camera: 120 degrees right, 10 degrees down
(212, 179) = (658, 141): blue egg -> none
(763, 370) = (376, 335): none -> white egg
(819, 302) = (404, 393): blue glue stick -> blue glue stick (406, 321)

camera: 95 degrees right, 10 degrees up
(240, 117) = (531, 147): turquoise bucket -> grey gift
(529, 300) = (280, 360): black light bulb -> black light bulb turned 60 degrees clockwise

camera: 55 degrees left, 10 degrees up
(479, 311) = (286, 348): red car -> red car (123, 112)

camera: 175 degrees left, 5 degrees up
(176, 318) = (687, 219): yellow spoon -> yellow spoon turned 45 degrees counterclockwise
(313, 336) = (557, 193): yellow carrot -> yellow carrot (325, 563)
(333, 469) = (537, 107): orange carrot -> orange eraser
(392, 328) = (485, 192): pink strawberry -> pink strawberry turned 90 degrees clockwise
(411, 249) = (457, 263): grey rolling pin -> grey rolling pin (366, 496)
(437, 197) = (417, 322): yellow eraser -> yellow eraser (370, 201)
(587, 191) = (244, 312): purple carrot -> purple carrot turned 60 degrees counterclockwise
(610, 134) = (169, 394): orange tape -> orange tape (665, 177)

-------

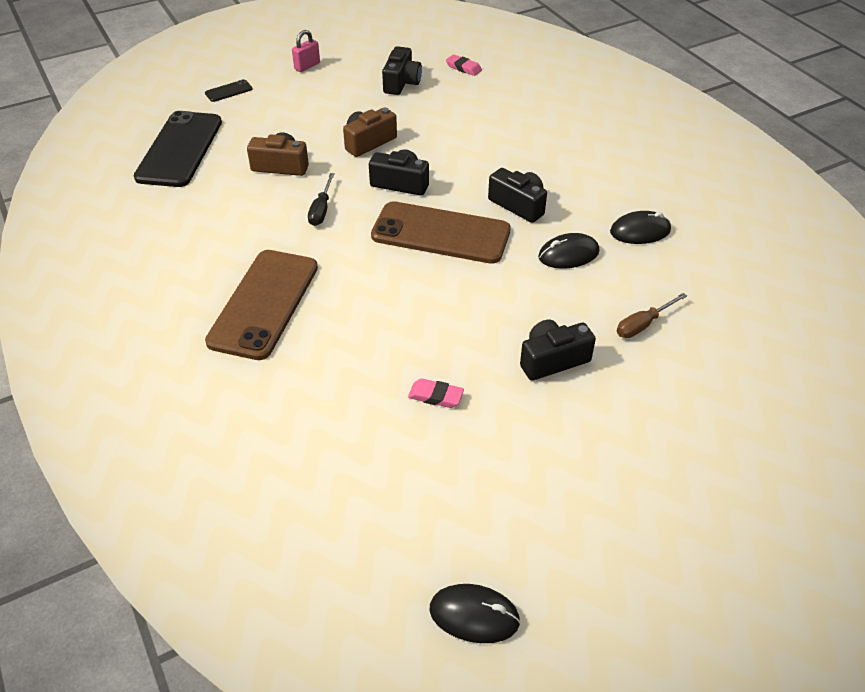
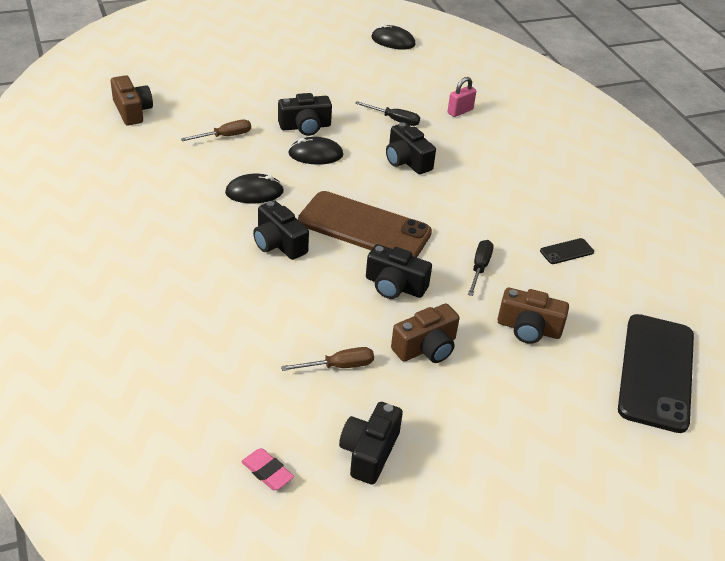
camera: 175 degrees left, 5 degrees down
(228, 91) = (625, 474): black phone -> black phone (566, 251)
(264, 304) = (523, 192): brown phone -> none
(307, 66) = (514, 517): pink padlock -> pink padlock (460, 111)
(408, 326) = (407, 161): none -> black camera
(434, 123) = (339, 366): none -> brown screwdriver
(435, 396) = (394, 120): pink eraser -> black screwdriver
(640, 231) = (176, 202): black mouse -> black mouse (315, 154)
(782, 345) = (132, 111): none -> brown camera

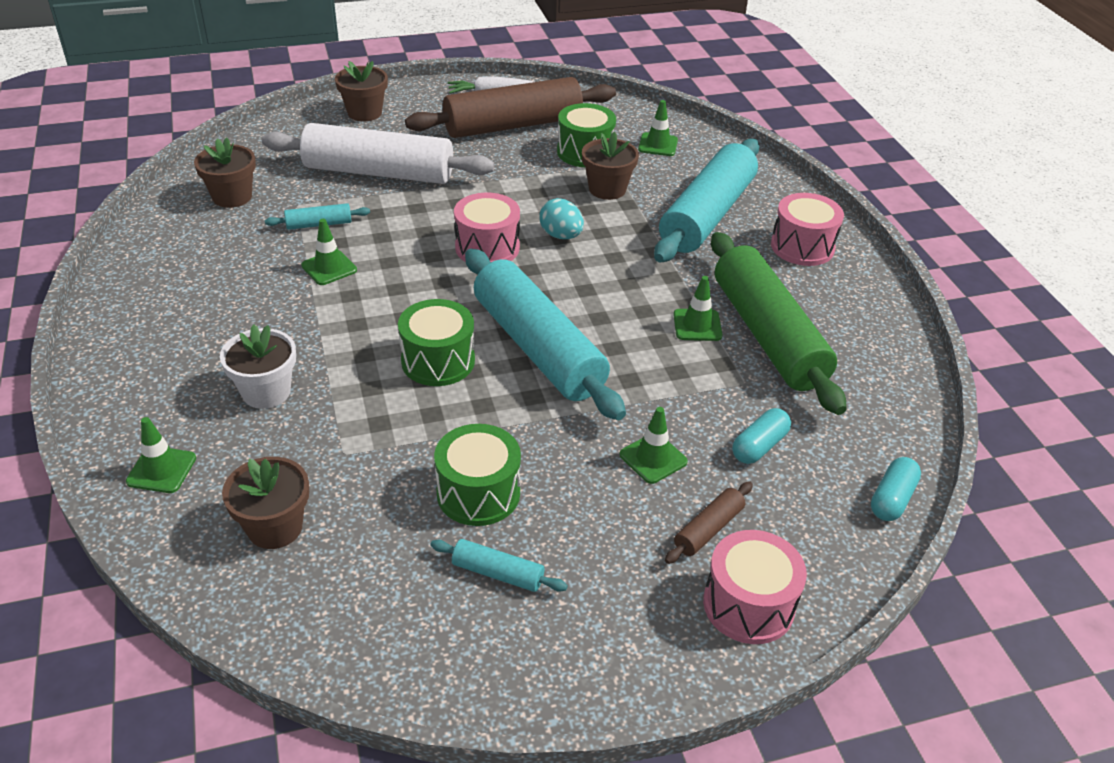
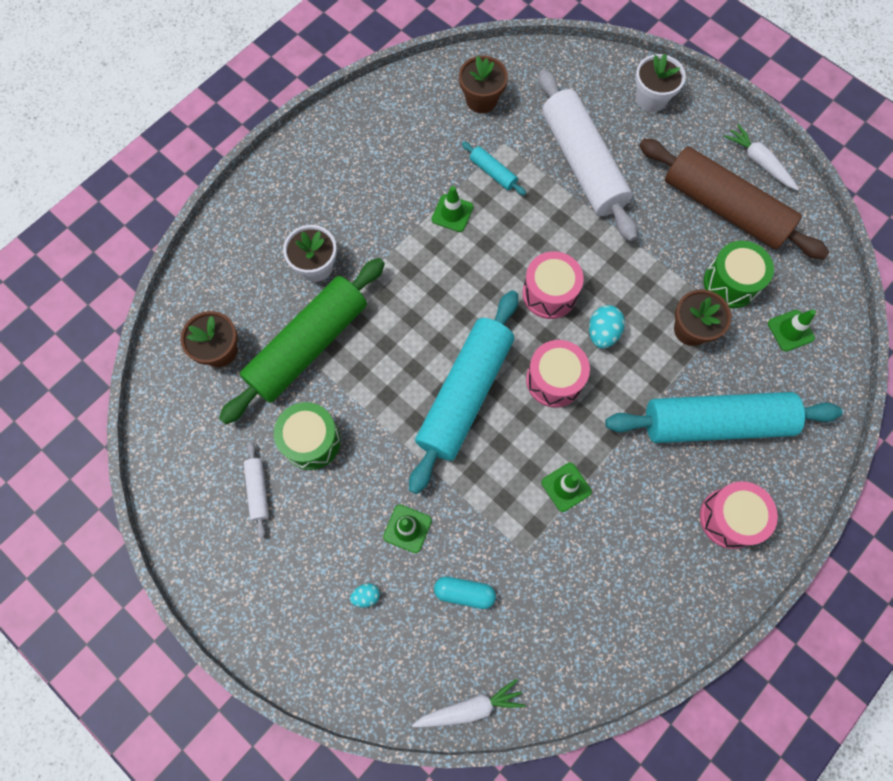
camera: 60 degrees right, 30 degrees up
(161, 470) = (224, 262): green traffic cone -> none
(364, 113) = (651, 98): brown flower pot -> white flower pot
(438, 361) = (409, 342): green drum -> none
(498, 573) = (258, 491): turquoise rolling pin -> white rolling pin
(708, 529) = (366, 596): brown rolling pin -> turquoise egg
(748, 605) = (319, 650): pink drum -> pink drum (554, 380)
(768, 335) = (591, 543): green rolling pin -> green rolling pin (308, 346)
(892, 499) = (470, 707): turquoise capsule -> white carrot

-------

■ TASK TO CARRY OUT
Would you output the lines above from the line holding "(435, 396) = (394, 120): pink" up to and including the line holding "(892, 499) = (470, 707): turquoise", exactly and only those, with no pictures?

■ EXERCISE ANSWER
(435, 396) = (394, 120): pink eraser -> black screwdriver
(640, 231) = (176, 202): black mouse -> black mouse (315, 154)
(782, 345) = (132, 111): none -> brown camera

camera: 60 degrees right, 30 degrees up
(161, 470) = (224, 262): green traffic cone -> none
(364, 113) = (651, 98): brown flower pot -> white flower pot
(438, 361) = (409, 342): green drum -> none
(498, 573) = (258, 491): turquoise rolling pin -> white rolling pin
(708, 529) = (366, 596): brown rolling pin -> turquoise egg
(748, 605) = (319, 650): pink drum -> pink drum (554, 380)
(768, 335) = (591, 543): green rolling pin -> green rolling pin (308, 346)
(892, 499) = (470, 707): turquoise capsule -> white carrot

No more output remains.